What to work on - Return the lines below word for word, starting at the line that contains "Question: Is point" and ending after the line that contains "coordinates (400, 195).".

Material provided -
________________

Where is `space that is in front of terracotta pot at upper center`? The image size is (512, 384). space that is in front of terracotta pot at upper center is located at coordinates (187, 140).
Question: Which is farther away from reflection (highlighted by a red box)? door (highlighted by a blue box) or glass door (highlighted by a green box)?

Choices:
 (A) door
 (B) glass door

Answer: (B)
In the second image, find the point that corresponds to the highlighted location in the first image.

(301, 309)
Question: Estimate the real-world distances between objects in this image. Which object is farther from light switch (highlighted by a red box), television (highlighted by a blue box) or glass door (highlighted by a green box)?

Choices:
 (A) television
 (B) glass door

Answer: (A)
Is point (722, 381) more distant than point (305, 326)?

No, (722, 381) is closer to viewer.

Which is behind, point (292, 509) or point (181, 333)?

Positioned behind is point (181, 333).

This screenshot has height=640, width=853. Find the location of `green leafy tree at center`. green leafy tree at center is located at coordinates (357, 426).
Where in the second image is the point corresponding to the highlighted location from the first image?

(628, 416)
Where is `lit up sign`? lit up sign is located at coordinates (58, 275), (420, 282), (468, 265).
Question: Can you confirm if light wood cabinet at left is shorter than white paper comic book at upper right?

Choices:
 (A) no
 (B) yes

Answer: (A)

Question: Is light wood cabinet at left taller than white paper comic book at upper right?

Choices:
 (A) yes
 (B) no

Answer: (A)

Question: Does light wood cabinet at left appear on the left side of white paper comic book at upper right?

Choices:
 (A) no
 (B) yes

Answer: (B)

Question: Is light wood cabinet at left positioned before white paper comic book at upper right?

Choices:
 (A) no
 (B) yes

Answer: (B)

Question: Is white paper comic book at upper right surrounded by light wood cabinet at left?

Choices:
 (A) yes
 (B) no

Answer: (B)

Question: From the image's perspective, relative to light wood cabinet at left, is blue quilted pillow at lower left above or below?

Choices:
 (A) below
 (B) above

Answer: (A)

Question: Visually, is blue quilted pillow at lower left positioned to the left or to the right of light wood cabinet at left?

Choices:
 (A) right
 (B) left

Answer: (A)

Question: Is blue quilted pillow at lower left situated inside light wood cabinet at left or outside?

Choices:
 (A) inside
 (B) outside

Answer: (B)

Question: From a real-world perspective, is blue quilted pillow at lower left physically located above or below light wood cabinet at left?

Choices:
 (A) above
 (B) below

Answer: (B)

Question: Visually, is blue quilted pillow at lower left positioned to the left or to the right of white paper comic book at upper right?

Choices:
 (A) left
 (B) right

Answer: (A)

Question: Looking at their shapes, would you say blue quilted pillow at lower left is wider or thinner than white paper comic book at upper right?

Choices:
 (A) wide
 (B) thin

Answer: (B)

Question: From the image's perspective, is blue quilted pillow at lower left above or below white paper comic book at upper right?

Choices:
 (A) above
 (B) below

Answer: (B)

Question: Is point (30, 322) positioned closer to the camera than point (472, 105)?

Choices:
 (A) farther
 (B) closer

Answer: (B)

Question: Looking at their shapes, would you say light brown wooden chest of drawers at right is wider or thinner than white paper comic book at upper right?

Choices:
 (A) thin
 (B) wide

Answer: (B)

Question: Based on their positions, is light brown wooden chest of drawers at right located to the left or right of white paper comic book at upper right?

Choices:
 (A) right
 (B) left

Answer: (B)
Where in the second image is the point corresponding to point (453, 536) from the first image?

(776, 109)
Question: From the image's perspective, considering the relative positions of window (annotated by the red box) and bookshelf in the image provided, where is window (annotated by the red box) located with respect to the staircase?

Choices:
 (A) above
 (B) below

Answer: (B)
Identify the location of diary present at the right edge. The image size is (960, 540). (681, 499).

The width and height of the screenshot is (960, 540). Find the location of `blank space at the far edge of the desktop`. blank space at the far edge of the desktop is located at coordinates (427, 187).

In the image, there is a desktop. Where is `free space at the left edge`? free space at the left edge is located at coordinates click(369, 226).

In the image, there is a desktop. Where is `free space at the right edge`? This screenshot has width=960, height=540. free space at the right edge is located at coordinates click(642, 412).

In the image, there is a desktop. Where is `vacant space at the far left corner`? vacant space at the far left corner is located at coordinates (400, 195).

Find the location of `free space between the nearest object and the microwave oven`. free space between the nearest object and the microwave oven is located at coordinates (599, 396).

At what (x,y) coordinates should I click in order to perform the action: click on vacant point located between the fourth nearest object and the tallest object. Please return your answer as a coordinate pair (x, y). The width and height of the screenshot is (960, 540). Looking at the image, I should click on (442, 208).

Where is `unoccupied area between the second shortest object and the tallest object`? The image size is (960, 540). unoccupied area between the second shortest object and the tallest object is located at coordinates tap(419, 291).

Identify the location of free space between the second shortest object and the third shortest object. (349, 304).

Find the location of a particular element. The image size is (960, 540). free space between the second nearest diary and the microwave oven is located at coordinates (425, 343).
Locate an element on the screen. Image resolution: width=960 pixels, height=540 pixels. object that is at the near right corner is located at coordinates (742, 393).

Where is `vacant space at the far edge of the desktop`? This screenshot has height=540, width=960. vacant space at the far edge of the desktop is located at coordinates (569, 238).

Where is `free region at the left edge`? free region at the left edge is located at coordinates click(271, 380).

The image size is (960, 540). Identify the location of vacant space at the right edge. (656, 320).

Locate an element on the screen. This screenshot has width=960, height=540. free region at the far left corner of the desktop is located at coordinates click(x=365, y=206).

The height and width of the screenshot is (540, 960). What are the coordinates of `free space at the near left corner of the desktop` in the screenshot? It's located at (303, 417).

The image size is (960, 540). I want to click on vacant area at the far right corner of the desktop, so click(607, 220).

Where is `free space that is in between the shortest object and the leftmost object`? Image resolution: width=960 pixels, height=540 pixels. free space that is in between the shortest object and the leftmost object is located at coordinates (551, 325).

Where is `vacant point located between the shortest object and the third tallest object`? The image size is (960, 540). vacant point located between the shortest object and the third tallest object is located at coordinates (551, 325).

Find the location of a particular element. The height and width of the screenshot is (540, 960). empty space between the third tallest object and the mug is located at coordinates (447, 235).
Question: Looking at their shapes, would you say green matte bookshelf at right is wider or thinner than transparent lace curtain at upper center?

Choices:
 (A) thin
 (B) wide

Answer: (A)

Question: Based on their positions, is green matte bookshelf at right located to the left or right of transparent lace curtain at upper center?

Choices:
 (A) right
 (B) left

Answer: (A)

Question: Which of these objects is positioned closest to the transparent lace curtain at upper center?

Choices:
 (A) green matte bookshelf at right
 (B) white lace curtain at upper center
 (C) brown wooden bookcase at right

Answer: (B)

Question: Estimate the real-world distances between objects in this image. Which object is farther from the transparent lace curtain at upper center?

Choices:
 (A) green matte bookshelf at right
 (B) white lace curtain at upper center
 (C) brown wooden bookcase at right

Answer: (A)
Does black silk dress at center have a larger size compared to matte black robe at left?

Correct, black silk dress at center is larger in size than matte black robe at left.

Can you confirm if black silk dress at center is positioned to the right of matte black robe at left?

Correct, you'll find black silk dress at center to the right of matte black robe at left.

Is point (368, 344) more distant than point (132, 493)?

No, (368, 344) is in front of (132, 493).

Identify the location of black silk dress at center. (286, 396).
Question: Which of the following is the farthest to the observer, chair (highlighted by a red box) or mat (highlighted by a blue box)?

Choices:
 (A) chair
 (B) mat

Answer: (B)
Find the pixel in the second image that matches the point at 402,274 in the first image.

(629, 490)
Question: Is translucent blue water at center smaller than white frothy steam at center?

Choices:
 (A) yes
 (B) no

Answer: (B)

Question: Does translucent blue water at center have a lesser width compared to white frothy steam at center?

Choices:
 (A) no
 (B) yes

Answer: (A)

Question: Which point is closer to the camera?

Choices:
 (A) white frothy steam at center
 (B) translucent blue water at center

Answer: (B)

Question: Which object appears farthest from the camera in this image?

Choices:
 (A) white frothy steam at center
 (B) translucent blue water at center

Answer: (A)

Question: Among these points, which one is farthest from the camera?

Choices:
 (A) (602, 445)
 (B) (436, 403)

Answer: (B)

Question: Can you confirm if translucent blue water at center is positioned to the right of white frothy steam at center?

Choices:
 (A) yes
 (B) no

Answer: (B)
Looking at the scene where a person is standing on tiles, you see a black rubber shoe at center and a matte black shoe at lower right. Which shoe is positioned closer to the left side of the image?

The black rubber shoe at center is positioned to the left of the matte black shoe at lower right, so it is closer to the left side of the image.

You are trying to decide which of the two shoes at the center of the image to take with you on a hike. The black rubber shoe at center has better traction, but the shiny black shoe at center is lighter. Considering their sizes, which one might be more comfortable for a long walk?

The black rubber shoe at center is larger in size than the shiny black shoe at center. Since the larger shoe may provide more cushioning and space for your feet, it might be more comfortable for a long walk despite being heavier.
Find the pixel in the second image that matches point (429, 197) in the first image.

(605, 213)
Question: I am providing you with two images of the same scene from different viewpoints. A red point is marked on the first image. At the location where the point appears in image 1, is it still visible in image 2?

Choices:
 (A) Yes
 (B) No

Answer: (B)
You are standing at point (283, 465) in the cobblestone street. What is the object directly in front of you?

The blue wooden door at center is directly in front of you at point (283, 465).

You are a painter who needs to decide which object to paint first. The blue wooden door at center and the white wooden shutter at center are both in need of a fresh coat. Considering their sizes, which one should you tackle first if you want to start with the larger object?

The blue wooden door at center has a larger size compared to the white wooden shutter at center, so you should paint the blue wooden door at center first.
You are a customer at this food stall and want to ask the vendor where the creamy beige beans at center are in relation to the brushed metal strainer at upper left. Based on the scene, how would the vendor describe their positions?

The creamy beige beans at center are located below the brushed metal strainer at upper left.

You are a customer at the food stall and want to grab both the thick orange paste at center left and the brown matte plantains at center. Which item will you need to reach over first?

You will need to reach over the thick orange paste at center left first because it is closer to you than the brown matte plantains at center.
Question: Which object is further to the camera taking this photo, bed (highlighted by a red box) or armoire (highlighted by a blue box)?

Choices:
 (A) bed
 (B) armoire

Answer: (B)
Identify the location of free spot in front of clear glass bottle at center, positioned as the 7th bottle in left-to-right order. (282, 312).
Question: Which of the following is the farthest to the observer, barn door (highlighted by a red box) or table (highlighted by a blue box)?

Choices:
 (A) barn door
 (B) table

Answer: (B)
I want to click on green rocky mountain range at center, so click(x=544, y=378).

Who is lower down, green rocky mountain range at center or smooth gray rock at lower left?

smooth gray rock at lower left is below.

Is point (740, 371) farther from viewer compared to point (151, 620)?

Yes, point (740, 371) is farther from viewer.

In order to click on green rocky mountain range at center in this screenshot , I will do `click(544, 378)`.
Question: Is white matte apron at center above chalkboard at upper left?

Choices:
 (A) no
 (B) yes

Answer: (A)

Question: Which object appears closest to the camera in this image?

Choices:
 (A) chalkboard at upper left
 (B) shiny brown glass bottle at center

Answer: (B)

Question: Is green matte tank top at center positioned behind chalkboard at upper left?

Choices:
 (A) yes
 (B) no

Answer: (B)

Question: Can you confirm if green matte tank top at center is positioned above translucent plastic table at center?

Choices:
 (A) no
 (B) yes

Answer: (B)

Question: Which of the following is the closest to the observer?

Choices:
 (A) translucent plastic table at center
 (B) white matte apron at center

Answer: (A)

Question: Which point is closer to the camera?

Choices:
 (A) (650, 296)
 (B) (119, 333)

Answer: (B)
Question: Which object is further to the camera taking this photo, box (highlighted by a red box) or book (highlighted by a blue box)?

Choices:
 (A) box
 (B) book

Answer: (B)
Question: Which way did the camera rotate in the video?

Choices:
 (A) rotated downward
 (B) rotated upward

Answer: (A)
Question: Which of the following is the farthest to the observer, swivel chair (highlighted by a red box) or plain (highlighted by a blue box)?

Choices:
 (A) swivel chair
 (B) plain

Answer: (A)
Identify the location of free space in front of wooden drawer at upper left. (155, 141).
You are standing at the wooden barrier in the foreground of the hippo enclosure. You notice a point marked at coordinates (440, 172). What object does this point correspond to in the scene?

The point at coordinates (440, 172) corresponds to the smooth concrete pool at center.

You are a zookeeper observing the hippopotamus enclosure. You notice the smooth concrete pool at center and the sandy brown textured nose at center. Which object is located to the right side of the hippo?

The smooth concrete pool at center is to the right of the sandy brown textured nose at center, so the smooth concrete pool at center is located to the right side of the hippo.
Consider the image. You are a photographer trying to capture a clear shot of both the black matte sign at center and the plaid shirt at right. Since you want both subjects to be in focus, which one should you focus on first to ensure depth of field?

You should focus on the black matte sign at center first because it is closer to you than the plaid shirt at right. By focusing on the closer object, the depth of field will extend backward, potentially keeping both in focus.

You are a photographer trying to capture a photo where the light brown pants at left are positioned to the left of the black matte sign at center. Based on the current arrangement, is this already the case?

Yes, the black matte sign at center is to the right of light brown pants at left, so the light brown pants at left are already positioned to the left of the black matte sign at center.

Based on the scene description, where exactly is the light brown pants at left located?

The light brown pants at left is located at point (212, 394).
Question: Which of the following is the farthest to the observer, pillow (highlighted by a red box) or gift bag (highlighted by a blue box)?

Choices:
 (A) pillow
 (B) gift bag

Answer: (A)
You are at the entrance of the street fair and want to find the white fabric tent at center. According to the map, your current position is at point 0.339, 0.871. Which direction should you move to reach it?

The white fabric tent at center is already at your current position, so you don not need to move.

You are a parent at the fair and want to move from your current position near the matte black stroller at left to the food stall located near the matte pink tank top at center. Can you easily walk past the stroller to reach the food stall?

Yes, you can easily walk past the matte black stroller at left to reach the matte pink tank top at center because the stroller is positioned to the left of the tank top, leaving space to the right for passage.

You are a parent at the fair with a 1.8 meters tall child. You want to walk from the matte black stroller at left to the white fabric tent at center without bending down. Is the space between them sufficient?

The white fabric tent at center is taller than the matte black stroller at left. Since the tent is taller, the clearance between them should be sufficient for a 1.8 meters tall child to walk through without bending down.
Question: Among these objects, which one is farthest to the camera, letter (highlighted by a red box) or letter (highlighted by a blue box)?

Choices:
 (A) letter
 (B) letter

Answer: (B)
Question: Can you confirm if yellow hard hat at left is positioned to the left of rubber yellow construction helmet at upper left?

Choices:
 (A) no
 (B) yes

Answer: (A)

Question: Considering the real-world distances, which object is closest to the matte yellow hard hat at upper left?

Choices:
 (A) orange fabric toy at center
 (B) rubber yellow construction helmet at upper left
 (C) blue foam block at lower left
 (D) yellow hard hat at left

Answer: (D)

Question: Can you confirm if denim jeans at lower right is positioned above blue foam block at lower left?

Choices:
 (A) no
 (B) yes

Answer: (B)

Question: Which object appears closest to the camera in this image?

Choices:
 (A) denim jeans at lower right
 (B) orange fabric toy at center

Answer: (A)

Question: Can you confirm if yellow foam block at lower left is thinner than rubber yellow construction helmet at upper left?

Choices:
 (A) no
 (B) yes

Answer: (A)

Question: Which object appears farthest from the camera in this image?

________________

Output of the task -
Question: Is point (30, 322) positioned closer to the camera than point (472, 105)?

Choices:
 (A) farther
 (B) closer

Answer: (B)

Question: Looking at their shapes, would you say light brown wooden chest of drawers at right is wider or thinner than white paper comic book at upper right?

Choices:
 (A) thin
 (B) wide

Answer: (B)

Question: Based on their positions, is light brown wooden chest of drawers at right located to the left or right of white paper comic book at upper right?

Choices:
 (A) right
 (B) left

Answer: (B)
Where in the second image is the point corresponding to point (453, 536) from the first image?

(776, 109)
Question: From the image's perspective, considering the relative positions of window (annotated by the red box) and bookshelf in the image provided, where is window (annotated by the red box) located with respect to the staircase?

Choices:
 (A) above
 (B) below

Answer: (B)
Identify the location of diary present at the right edge. The image size is (960, 540). (681, 499).

The width and height of the screenshot is (960, 540). Find the location of `blank space at the far edge of the desktop`. blank space at the far edge of the desktop is located at coordinates (427, 187).

In the image, there is a desktop. Where is `free space at the left edge`? free space at the left edge is located at coordinates click(369, 226).

In the image, there is a desktop. Where is `free space at the right edge`? This screenshot has width=960, height=540. free space at the right edge is located at coordinates click(642, 412).

In the image, there is a desktop. Where is `vacant space at the far left corner`? vacant space at the far left corner is located at coordinates (400, 195).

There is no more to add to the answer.